** Problem details **
A word-for-word copy of the lines from the one holding "brown brick D7:D9" through the final line of the records below is the only output asked for.

Coordinate-based object records
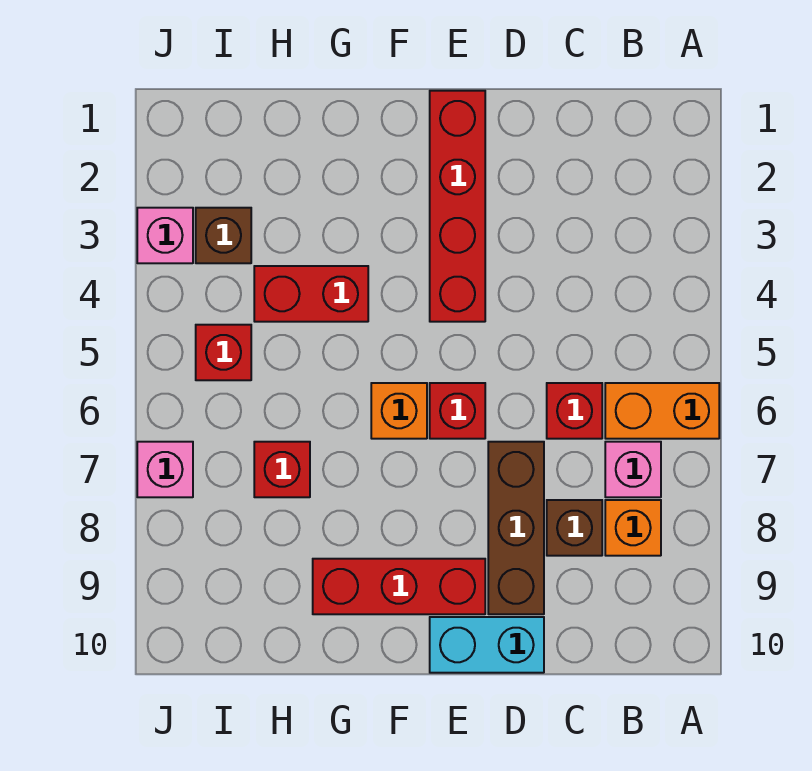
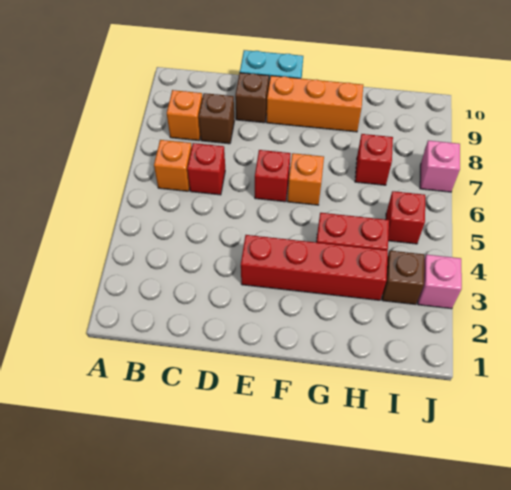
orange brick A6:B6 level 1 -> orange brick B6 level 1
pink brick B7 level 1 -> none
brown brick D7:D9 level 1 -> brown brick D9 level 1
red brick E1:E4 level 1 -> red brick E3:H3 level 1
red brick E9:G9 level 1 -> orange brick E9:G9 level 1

** Task output **
brown brick D7:D9 level 1 -> brown brick D9 level 1
red brick E1:E4 level 1 -> red brick E3:H3 level 1
red brick E9:G9 level 1 -> orange brick E9:G9 level 1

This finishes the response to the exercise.